Revision tracking records
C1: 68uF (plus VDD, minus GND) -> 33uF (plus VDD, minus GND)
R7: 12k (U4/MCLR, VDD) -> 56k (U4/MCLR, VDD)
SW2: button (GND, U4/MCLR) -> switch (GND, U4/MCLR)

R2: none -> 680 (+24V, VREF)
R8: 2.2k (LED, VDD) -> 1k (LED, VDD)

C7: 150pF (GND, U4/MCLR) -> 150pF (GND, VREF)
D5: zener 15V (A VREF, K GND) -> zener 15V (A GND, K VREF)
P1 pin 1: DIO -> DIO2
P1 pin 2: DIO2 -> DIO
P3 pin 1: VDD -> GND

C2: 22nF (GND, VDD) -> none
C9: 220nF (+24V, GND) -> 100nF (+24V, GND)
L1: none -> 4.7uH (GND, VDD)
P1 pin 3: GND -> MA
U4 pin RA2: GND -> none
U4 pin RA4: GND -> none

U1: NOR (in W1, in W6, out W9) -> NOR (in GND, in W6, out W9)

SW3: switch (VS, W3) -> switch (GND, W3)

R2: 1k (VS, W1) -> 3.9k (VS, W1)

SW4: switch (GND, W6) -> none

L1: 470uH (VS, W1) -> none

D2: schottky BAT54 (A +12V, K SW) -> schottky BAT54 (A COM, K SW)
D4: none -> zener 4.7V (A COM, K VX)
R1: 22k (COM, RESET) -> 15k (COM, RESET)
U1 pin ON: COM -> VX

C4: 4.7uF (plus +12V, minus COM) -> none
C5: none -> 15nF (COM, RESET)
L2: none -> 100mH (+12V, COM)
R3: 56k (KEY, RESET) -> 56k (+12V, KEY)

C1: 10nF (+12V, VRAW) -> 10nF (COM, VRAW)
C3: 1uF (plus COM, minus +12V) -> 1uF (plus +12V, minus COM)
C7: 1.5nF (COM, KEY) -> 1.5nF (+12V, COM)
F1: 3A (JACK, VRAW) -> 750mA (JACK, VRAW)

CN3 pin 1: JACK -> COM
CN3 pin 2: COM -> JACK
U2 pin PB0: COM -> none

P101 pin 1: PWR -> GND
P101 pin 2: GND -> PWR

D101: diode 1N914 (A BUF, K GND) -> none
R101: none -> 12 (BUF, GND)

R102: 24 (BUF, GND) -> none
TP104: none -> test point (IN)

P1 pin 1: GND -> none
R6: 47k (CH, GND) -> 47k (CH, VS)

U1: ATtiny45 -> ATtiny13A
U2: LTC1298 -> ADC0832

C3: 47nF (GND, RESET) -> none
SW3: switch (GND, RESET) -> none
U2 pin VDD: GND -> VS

ACTIVITY
Which lines above run from the one containing "SW4: switch (GND, W6) -> none" down to the one containing "U1 pin ON: COM -> VX"? Repeat exactly those, both ends included, and nothing else.

OUTPUT OF THE EXERCISE
SW4: switch (GND, W6) -> none

L1: 470uH (VS, W1) -> none

D2: schottky BAT54 (A +12V, K SW) -> schottky BAT54 (A COM, K SW)
D4: none -> zener 4.7V (A COM, K VX)
R1: 22k (COM, RESET) -> 15k (COM, RESET)
U1 pin ON: COM -> VX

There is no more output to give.